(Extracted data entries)
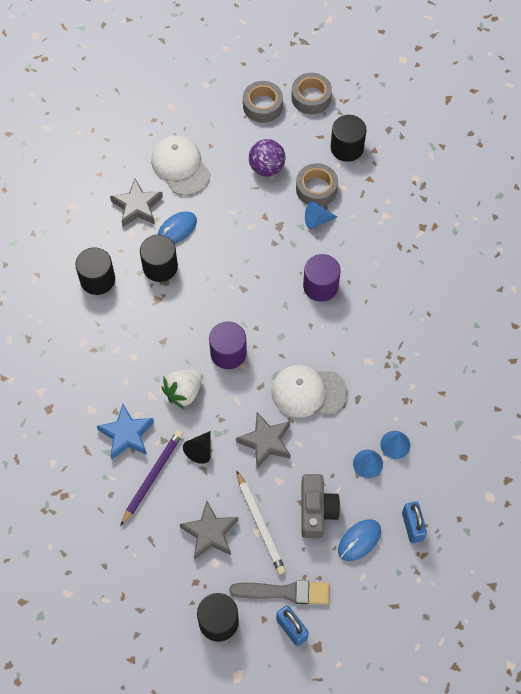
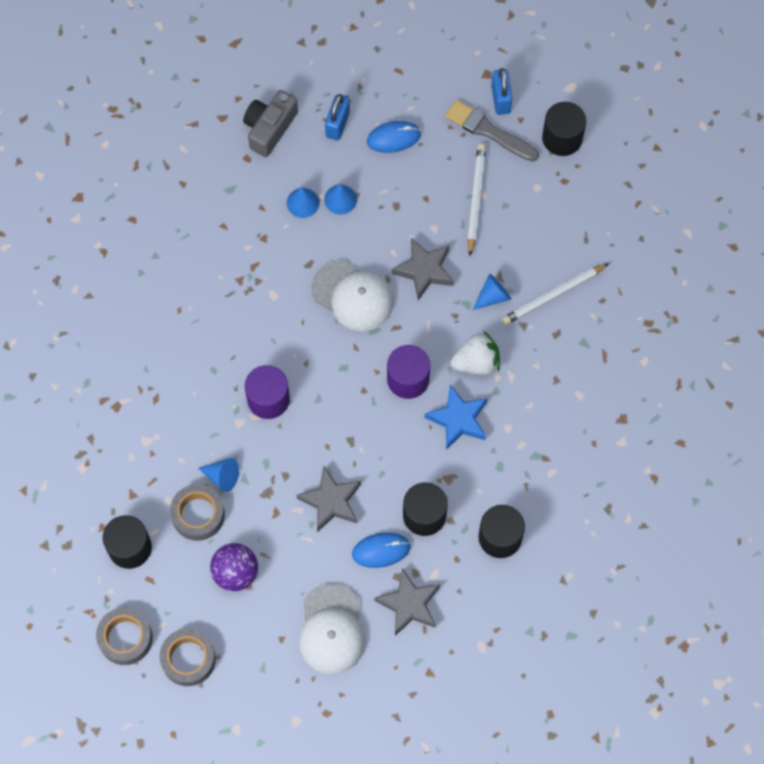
camera: 150 degrees left, 5 degrees up
(127, 434) = (556, 350): blue star -> blue star (458, 419)
(152, 477) = (553, 295): purple pencil -> white pencil
(200, 450) = (492, 296): black cone -> blue cone
(210, 533) = (527, 216): grey star -> grey star (331, 501)
(316, 510) = (416, 184): grey camera -> grey camera (269, 128)

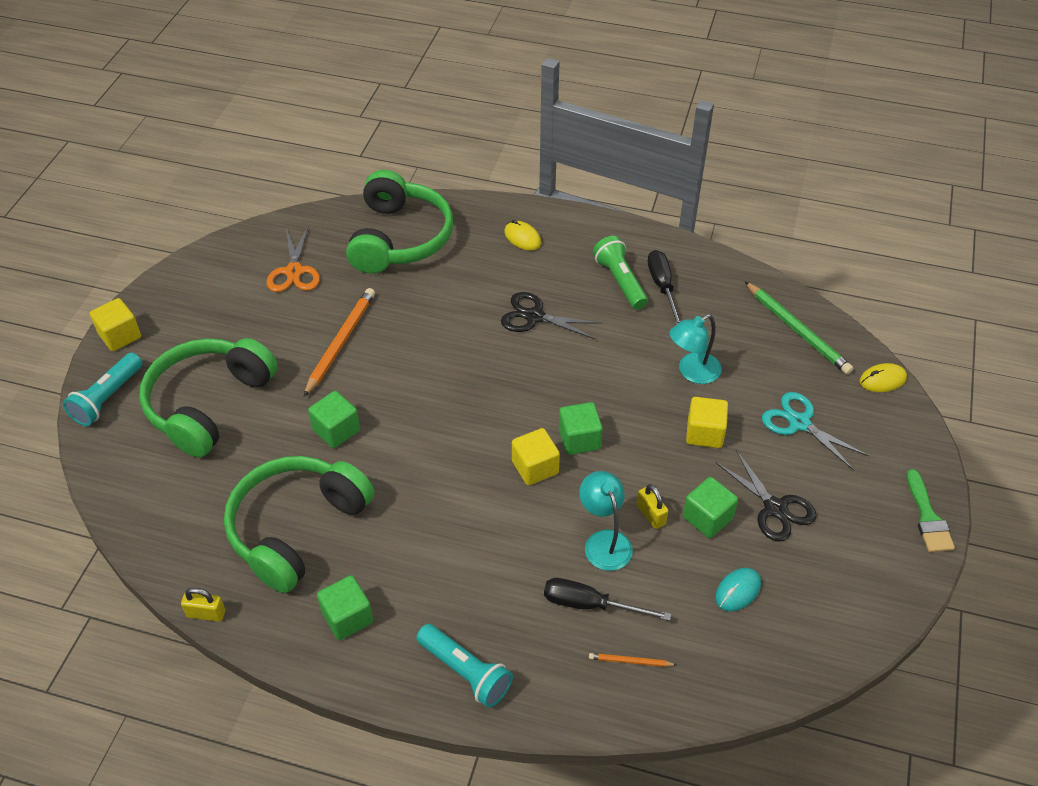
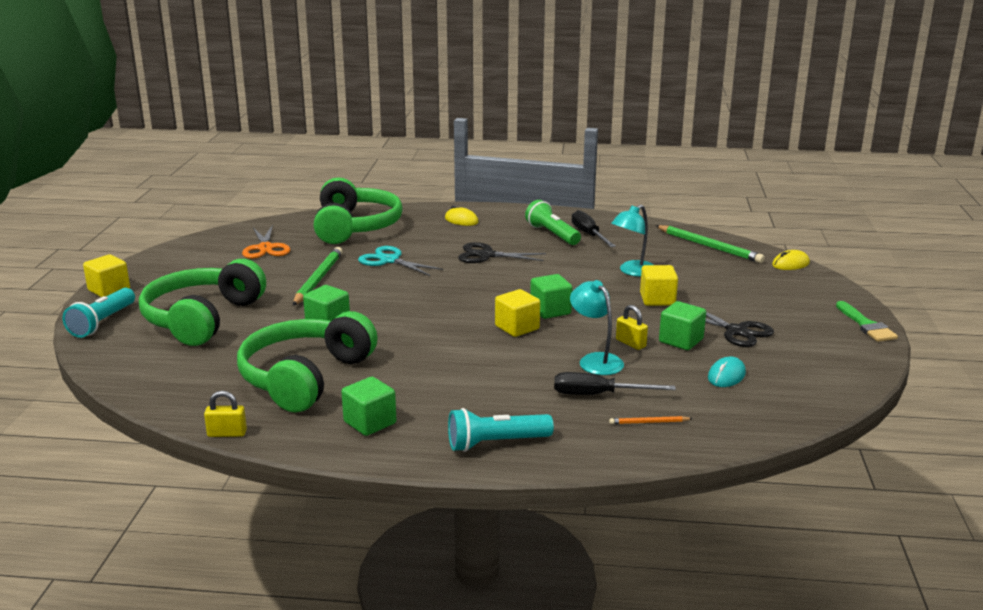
camera: 10 degrees left, 25 degrees down
(340, 342) = (318, 279): orange pencil -> green pencil
(465, 672) = (496, 443): turquoise flashlight -> turquoise flashlight turned 135 degrees clockwise
(799, 423) = (734, 289): turquoise scissors -> turquoise scissors (389, 260)

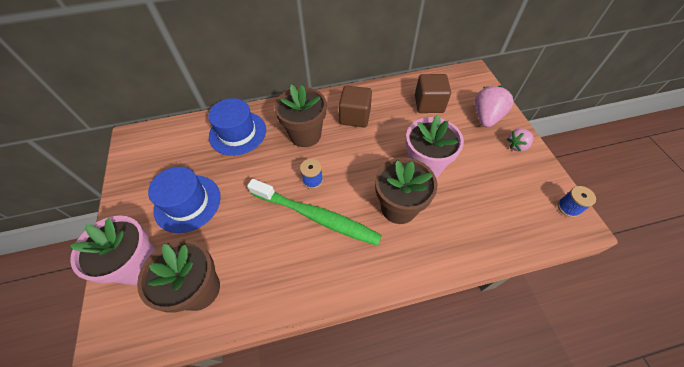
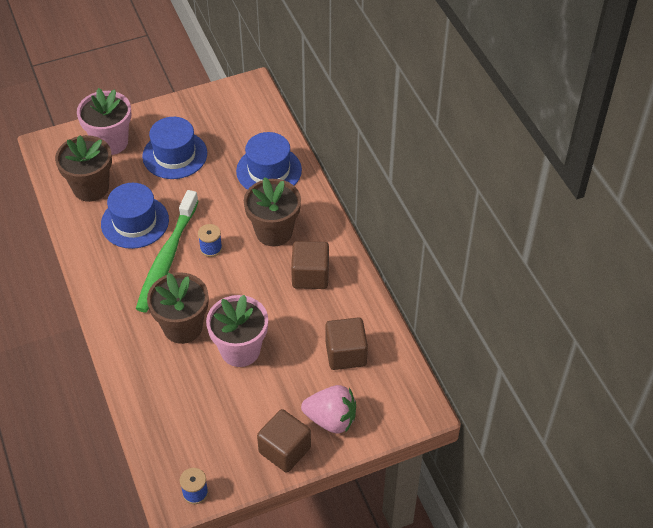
camera: 80 degrees right, 5 degrees down
(263, 244) = (135, 222): none -> blue hat
(517, 146) = (284, 450): pink strawberry -> brown cube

Task item
When you copy the data above, keep each line exact and omit the pictures.

Task answer
camera: 150 degrees left, 5 degrees up
(127, 434) = (556, 350): blue star -> blue star (458, 419)
(152, 477) = (553, 295): purple pencil -> white pencil
(200, 450) = (492, 296): black cone -> blue cone
(210, 533) = (527, 216): grey star -> grey star (331, 501)
(316, 510) = (416, 184): grey camera -> grey camera (269, 128)

camera: 10 degrees left, 25 degrees down
(340, 342) = (318, 279): orange pencil -> green pencil
(465, 672) = (496, 443): turquoise flashlight -> turquoise flashlight turned 135 degrees clockwise
(799, 423) = (734, 289): turquoise scissors -> turquoise scissors (389, 260)

camera: 80 degrees right, 5 degrees down
(263, 244) = (135, 222): none -> blue hat
(517, 146) = (284, 450): pink strawberry -> brown cube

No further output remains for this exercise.